■ Task goal ■
Search the data below for the word "casquette" and copy each line that holds it.

------ Extracted entries ------

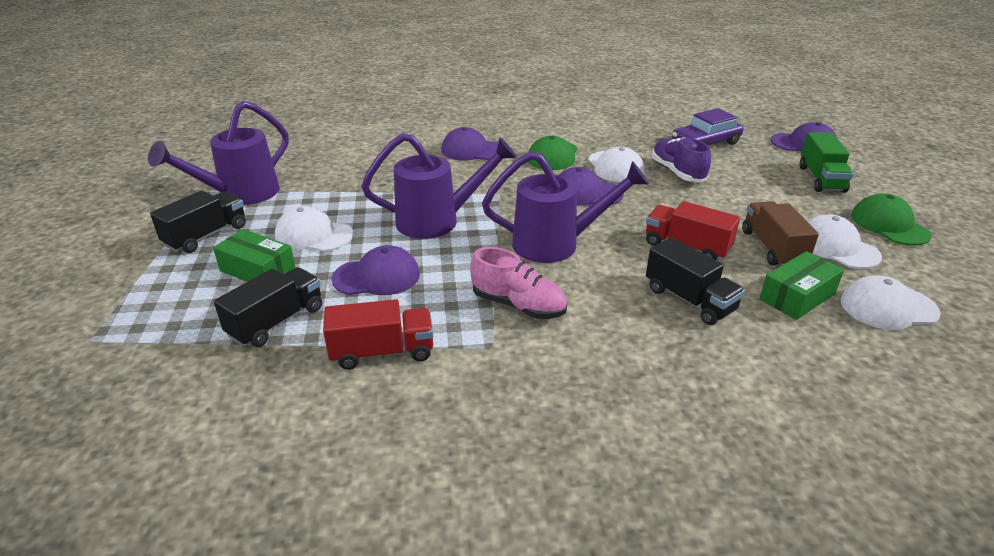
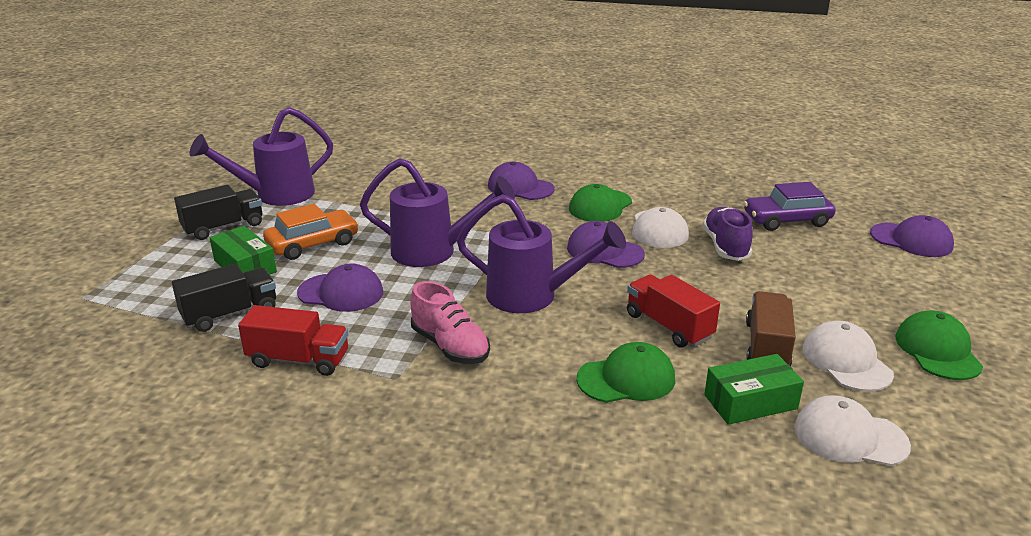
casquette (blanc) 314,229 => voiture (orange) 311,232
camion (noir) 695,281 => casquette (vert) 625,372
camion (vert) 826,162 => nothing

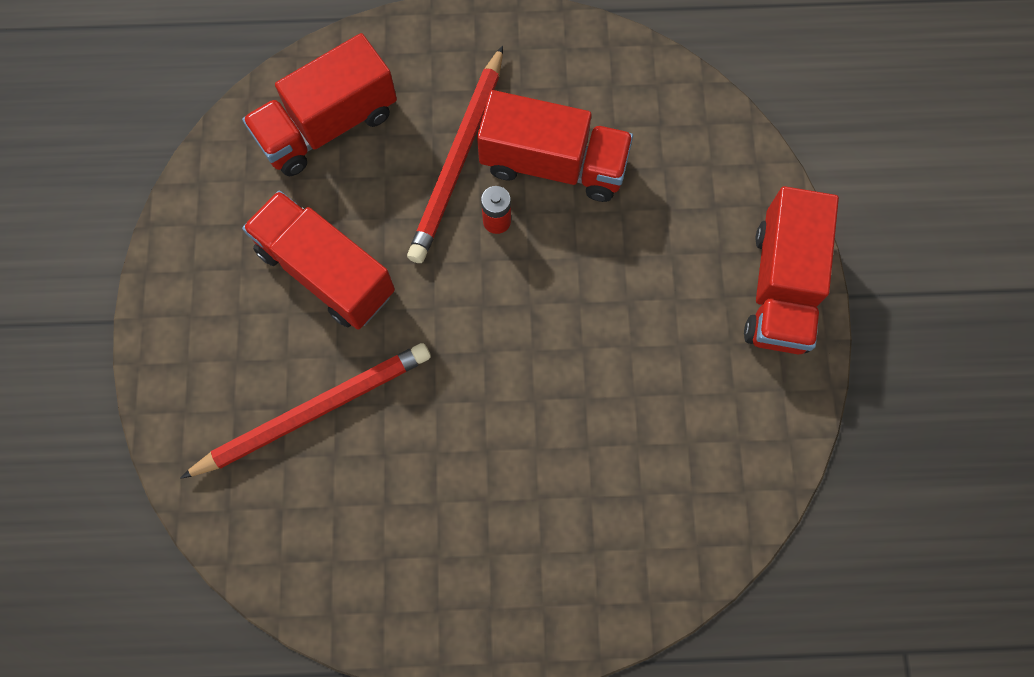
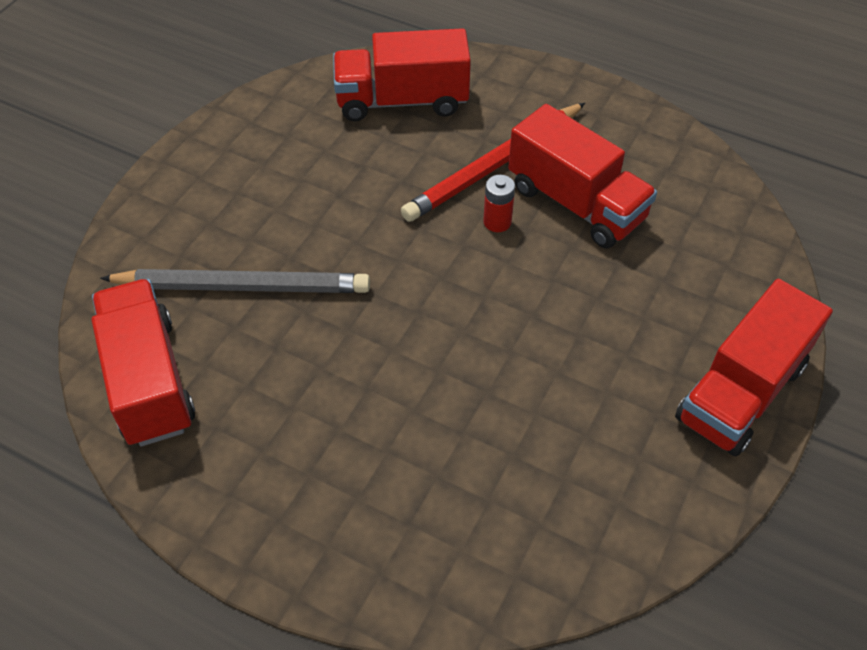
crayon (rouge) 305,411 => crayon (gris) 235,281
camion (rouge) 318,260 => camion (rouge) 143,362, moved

------

■ Answer box ■
casquette (blanc) 314,229 => voiture (orange) 311,232
camion (noir) 695,281 => casquette (vert) 625,372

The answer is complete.